* [WHAT IS BEING ASKED] Whenever the word "FILT" shows up in a line of the data, copy that line.

━━━━━━━━━━━━━━━━━━━━━━━━━━━━━━

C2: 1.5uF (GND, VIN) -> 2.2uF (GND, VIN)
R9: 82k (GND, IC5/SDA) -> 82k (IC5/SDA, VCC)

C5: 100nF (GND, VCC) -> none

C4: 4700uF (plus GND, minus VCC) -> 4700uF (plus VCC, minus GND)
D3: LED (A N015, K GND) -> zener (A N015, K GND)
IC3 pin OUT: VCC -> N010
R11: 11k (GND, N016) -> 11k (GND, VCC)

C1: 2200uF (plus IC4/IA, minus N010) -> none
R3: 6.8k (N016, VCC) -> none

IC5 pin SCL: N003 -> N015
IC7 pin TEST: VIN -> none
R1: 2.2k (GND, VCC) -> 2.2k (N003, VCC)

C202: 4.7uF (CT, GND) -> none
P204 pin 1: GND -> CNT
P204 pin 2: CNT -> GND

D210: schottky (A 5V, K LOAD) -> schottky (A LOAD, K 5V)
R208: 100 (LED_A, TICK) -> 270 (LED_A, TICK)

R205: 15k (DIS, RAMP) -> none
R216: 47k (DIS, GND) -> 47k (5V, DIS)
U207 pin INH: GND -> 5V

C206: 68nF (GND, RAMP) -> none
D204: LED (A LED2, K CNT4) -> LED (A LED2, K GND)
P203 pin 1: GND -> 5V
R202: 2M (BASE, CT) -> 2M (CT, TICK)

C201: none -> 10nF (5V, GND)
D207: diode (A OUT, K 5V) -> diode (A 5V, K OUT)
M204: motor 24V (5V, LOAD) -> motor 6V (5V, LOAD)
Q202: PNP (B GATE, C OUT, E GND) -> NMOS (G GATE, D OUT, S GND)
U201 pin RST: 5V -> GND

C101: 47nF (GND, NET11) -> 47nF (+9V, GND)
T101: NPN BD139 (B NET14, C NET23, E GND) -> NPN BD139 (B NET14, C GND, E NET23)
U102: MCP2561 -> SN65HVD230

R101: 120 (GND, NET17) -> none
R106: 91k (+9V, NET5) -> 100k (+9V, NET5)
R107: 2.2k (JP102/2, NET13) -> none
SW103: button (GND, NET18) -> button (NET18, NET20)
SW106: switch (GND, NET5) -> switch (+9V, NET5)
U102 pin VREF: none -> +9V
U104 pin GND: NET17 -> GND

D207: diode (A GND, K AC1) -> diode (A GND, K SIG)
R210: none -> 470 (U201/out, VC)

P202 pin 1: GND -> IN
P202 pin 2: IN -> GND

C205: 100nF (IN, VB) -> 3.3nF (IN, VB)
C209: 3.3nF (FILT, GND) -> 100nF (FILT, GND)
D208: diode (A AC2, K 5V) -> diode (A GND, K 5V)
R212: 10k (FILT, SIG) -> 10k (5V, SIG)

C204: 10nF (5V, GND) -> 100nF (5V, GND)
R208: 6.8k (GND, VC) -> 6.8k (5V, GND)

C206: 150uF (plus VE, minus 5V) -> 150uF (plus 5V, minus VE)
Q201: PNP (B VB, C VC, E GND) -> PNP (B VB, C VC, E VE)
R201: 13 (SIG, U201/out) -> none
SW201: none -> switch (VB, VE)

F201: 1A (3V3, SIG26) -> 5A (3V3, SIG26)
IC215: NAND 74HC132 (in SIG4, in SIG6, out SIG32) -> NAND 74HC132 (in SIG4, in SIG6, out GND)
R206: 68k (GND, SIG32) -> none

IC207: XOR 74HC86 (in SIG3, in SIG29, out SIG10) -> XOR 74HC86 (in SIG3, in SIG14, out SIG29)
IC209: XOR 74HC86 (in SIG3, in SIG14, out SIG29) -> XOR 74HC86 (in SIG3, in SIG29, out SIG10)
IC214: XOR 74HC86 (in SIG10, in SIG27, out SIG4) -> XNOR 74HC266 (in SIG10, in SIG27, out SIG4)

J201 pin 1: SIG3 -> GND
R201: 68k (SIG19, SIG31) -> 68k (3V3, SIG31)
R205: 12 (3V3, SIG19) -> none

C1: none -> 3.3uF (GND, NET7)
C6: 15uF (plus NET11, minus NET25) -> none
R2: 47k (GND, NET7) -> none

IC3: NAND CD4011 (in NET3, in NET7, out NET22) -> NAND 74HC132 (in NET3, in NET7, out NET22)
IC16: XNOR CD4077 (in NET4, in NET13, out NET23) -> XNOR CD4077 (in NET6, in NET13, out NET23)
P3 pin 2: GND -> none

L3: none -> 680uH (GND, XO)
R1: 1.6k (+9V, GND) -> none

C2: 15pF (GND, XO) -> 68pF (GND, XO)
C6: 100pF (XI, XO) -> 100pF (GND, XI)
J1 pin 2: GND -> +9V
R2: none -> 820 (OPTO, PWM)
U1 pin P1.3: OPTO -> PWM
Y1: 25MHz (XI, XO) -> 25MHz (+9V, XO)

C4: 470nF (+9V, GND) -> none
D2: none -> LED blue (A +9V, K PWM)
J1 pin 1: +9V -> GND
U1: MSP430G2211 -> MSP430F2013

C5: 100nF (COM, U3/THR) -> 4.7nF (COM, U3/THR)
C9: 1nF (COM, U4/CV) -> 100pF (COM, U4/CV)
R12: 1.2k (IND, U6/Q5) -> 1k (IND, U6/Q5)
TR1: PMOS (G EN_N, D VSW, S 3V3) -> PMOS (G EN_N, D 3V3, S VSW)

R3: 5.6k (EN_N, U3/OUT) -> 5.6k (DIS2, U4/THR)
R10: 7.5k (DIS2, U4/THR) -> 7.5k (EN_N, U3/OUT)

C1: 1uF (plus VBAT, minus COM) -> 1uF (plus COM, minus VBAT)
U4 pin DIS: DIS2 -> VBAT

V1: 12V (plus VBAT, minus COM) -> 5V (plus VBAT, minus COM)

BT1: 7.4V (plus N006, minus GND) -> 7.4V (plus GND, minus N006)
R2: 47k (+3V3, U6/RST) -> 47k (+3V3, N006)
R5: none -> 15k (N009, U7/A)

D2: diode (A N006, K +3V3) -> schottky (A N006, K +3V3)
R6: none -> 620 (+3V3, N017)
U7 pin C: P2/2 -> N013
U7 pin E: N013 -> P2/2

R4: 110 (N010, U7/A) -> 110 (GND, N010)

━━━━━━━━━━━━━━━━━━━━━━━━━━━━━━

* [ANSWER SPACE]
C209: 3.3nF (FILT, GND) -> 100nF (FILT, GND)
R212: 10k (FILT, SIG) -> 10k (5V, SIG)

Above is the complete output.